— PROMPT —
Find "black plate D12:G12" and "lime slope L9:L10" in the records below. Copy the lines holding them and every line between, exactly, and no others.

— EXERCISE DATA —
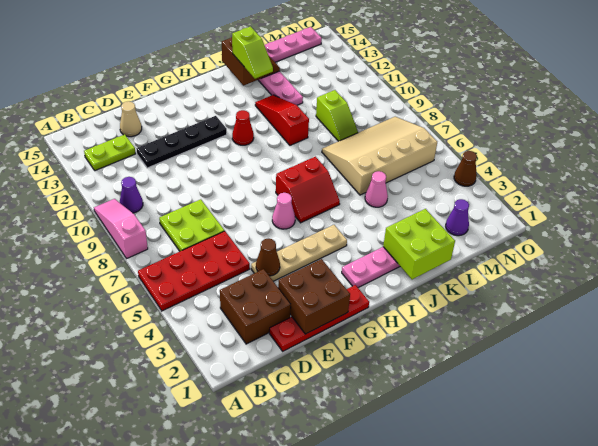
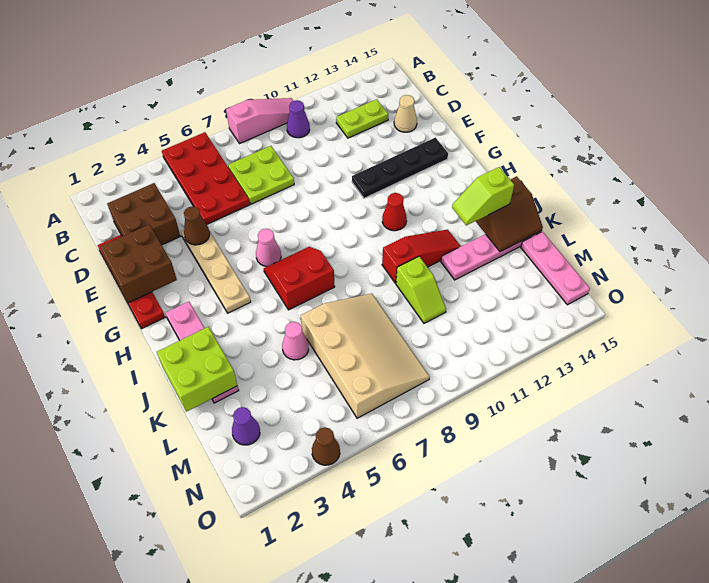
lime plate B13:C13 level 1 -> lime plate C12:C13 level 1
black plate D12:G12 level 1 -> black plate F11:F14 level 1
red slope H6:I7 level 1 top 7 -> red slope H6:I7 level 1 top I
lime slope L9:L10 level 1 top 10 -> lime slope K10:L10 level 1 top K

---

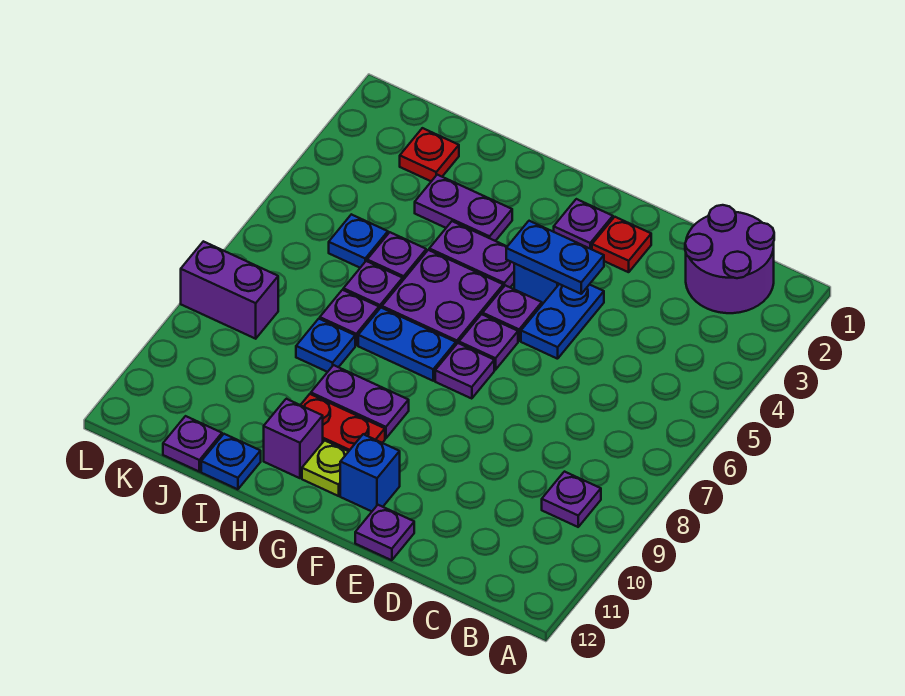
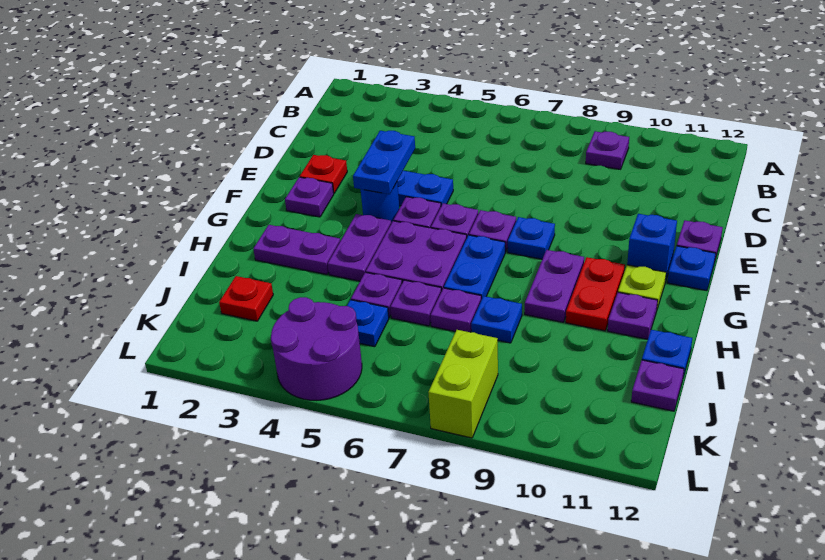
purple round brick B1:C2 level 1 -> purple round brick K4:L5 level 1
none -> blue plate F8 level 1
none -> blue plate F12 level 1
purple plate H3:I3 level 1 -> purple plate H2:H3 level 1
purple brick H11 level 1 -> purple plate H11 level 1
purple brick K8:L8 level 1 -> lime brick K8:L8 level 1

— ANSWER TO THIS PROBLEM —
black plate D12:G12 level 1 -> black plate F11:F14 level 1
red slope H6:I7 level 1 top 7 -> red slope H6:I7 level 1 top I
lime slope L9:L10 level 1 top 10 -> lime slope K10:L10 level 1 top K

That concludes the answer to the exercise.